● EXERCISE DIRECTIONS: What number of lines in the entries below include the string "plus"? Respond with that number alone.

● DATA FOR PROCESSING:
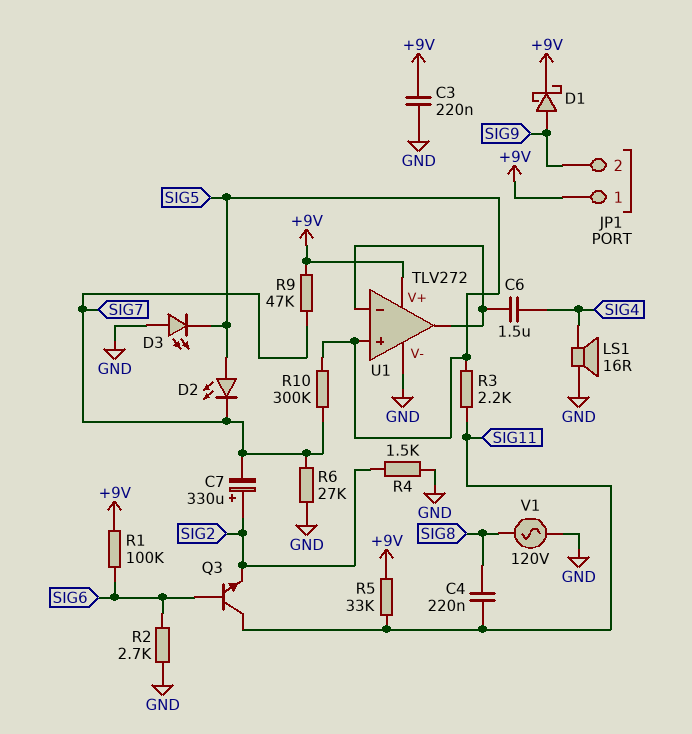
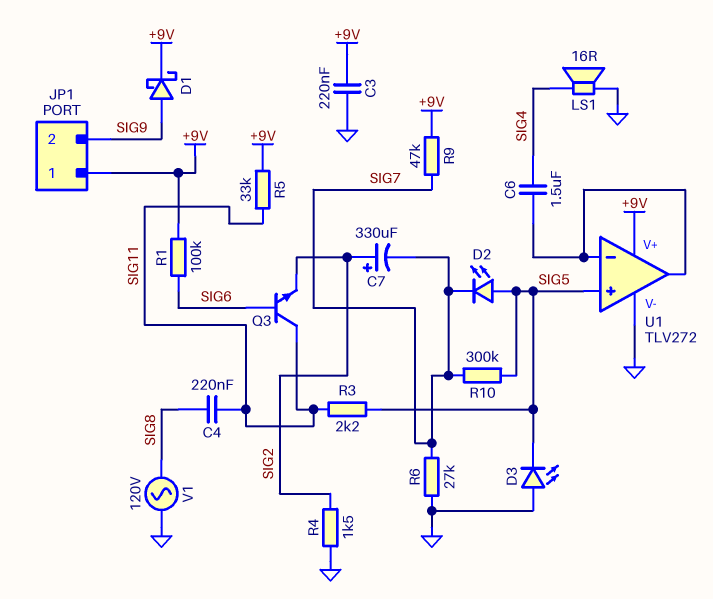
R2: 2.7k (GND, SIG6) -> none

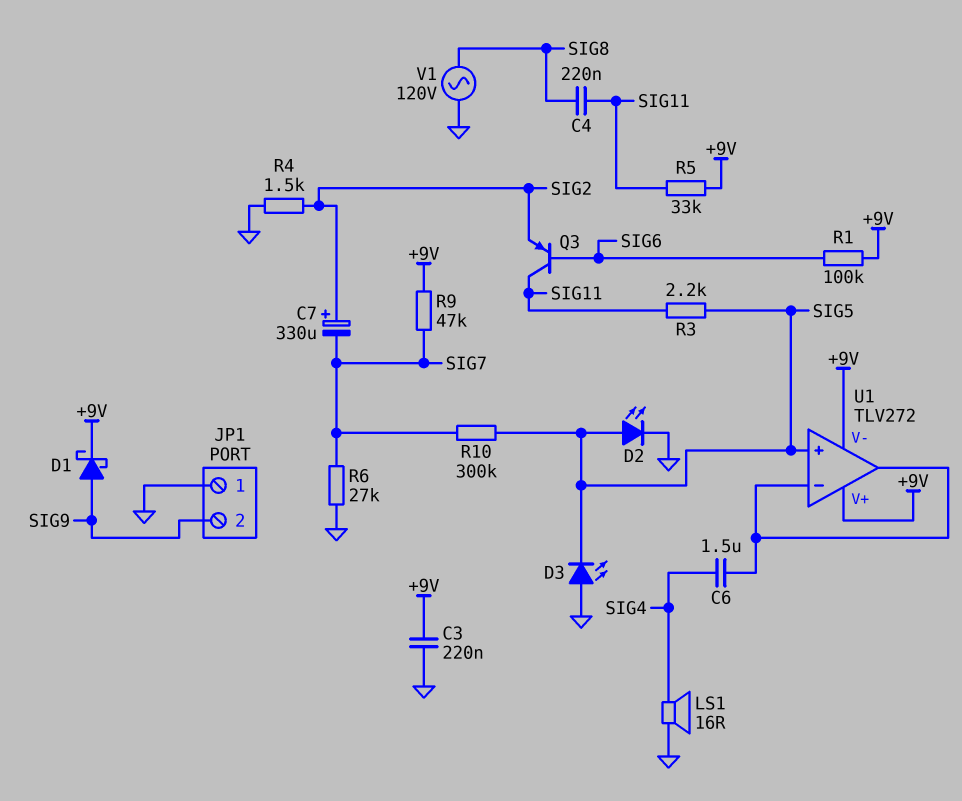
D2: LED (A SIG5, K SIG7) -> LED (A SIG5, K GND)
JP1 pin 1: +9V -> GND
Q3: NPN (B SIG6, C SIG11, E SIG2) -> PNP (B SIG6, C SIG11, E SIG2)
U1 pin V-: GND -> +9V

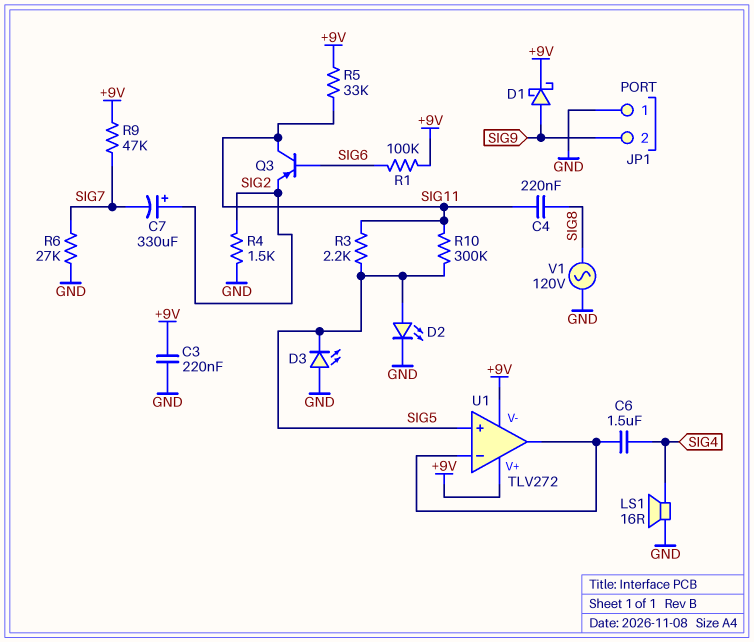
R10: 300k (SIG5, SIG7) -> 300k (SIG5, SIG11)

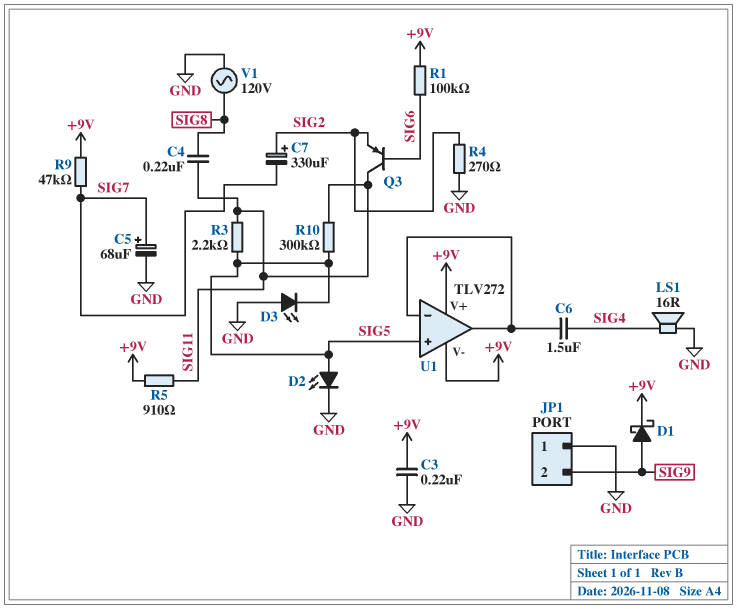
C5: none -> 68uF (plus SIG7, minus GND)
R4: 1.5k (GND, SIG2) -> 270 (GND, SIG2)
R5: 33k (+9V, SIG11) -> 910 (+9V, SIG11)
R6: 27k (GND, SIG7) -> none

---

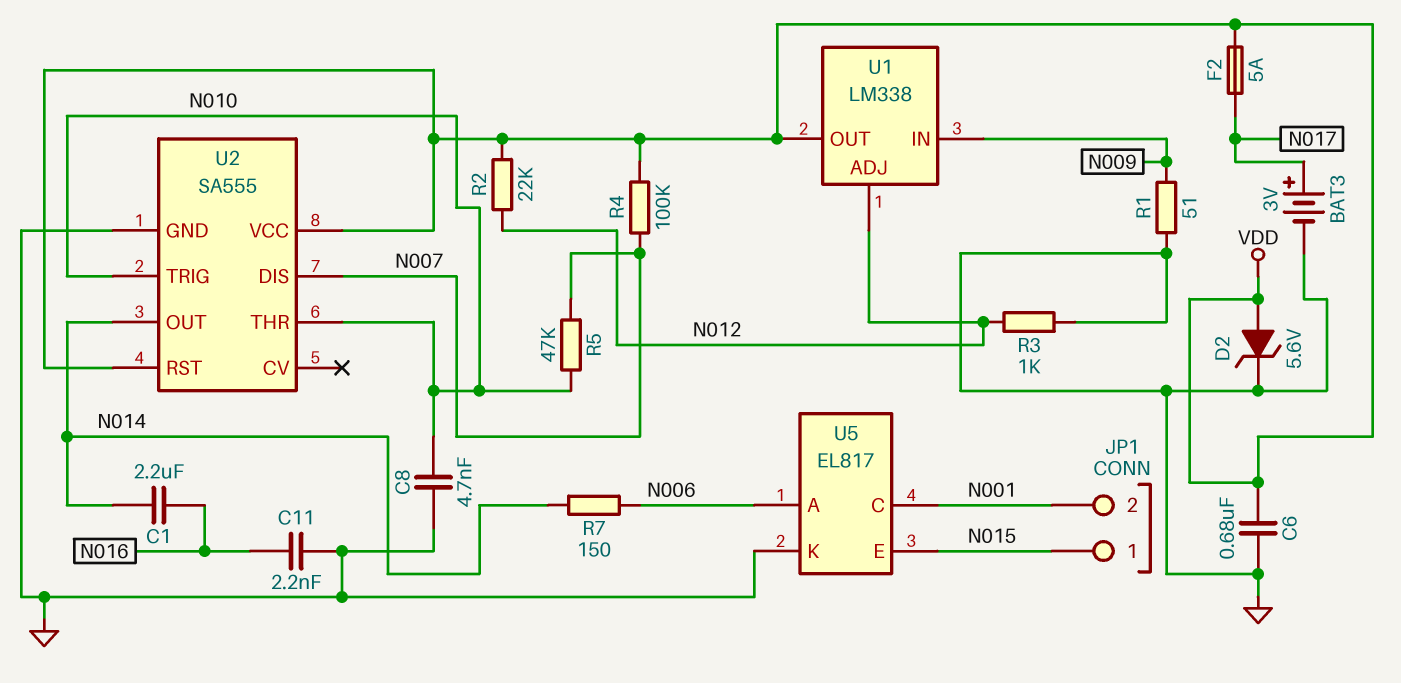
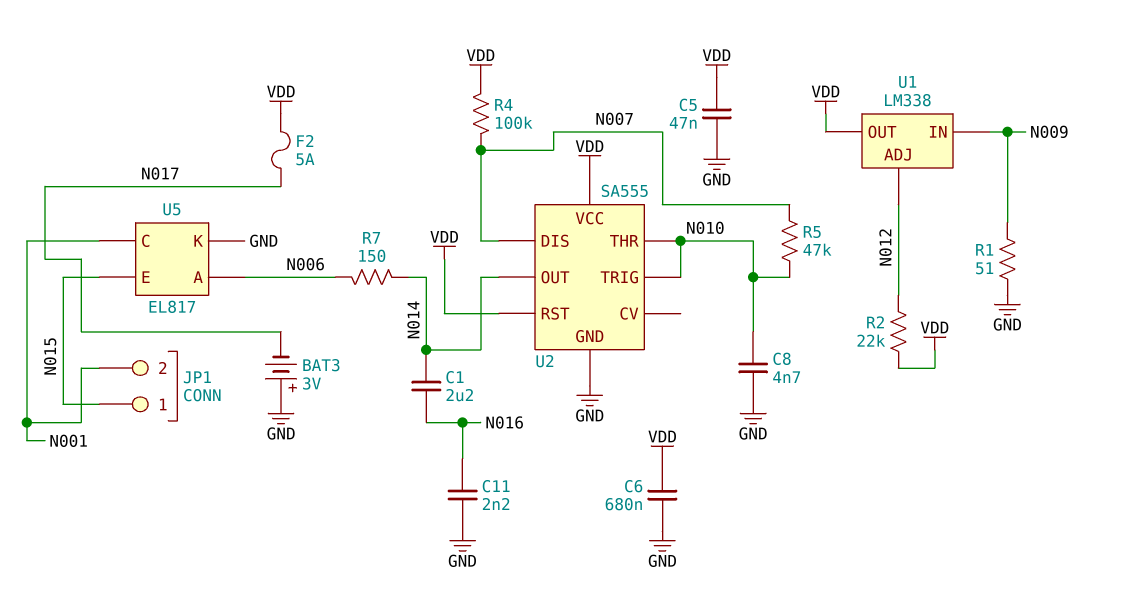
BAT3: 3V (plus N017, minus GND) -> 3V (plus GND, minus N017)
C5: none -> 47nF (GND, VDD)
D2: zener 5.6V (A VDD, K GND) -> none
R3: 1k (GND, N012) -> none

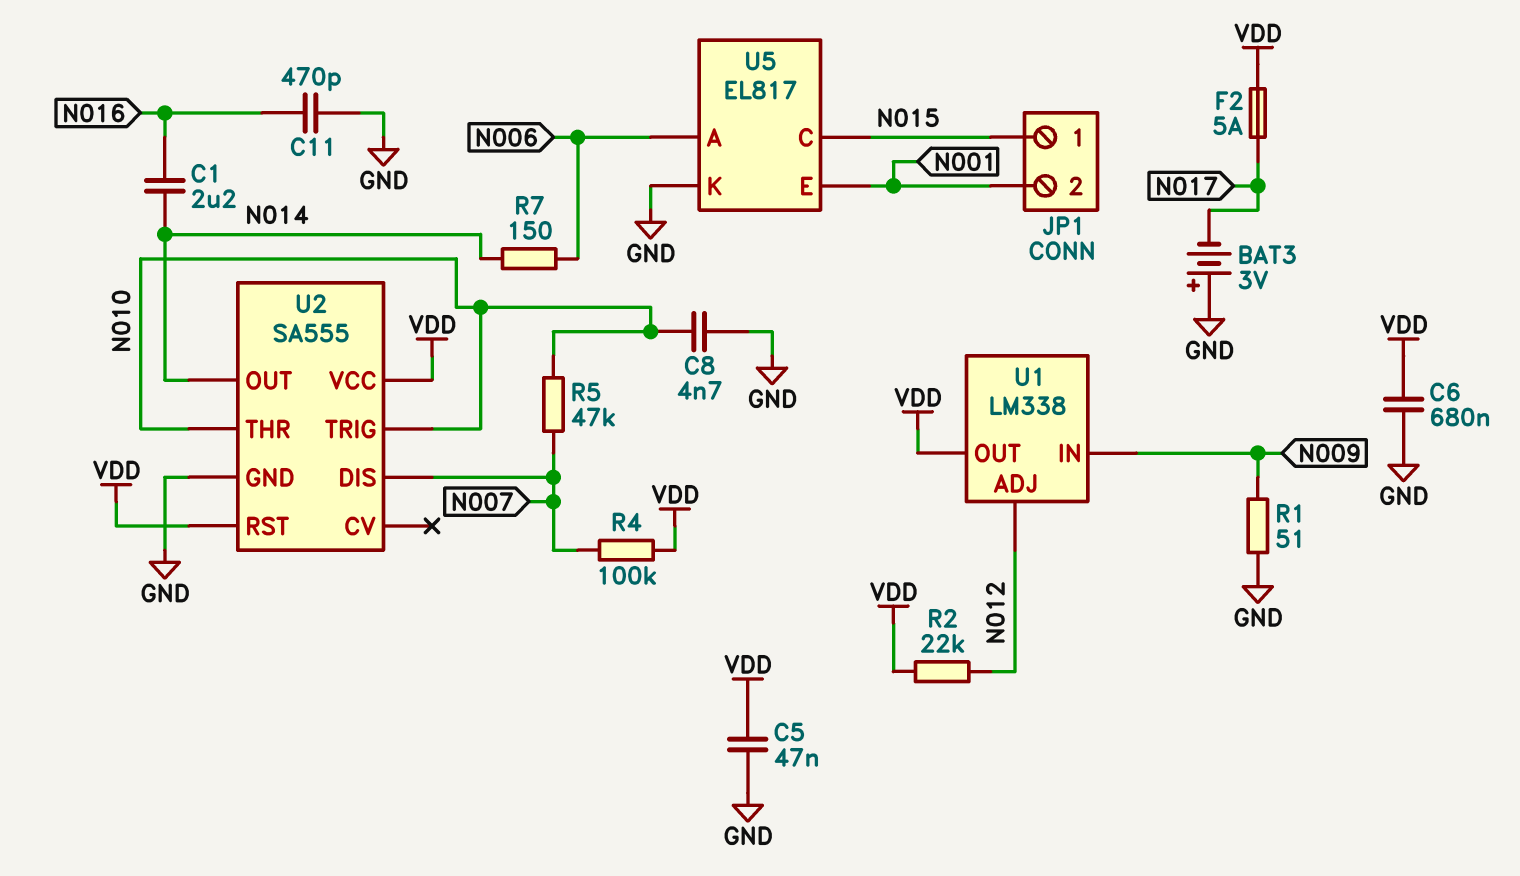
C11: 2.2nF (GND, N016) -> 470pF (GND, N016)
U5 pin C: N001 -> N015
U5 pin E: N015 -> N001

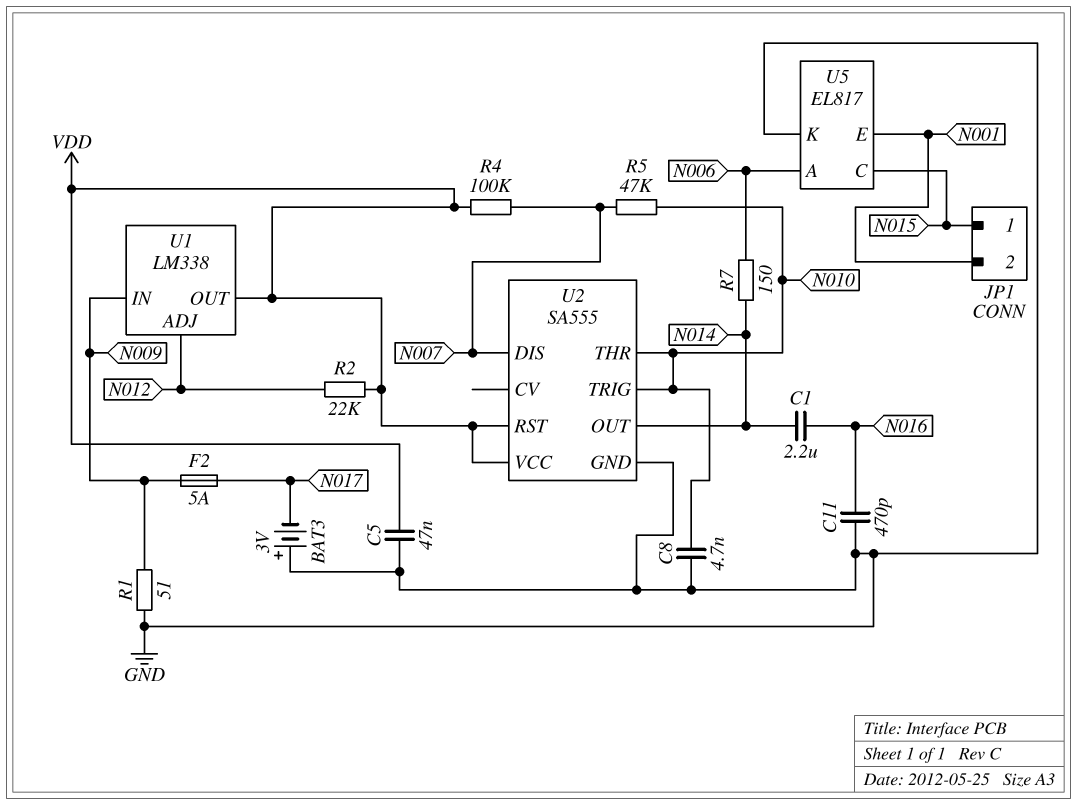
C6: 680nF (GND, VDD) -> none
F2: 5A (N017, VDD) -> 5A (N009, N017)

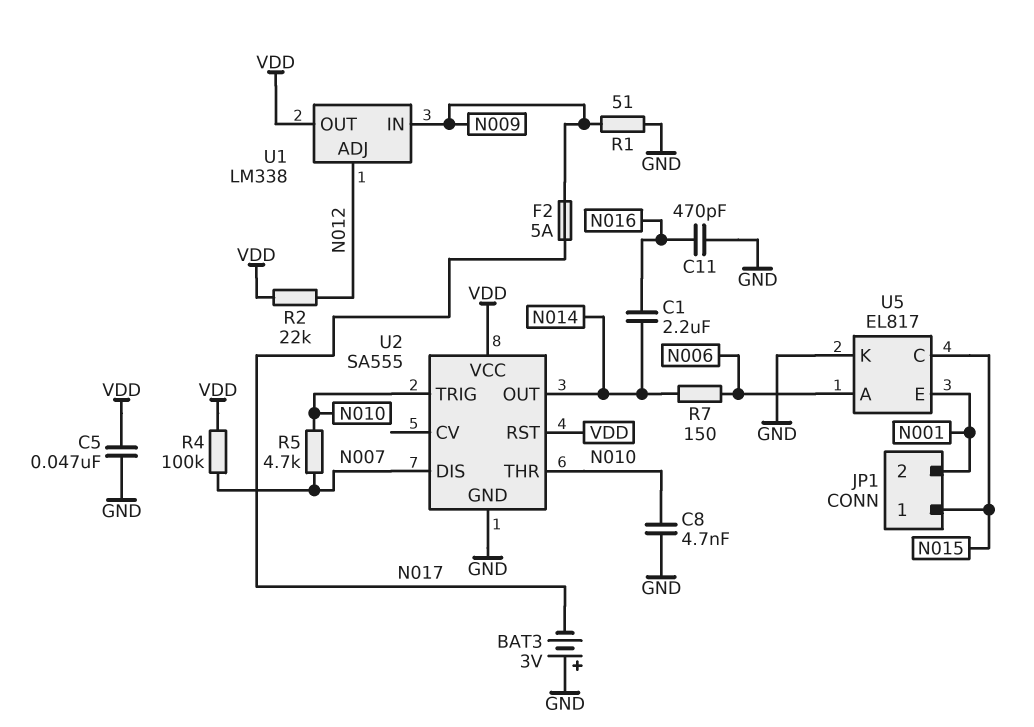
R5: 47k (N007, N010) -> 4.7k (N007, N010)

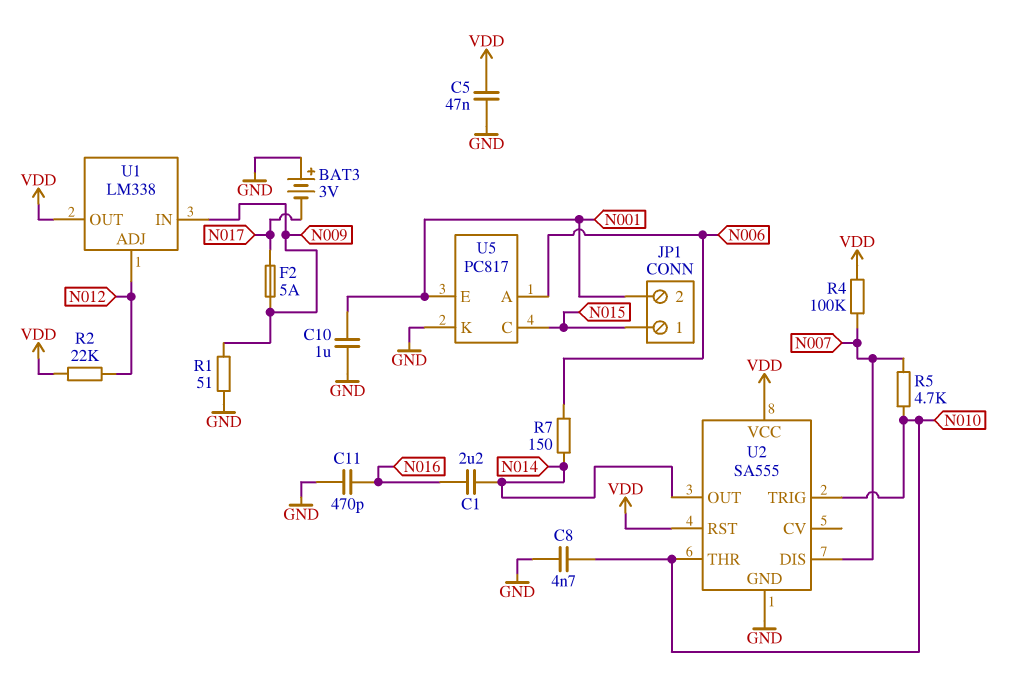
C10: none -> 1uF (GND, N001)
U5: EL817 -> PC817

● SOLUTION FOR THIS EXERCISE: 2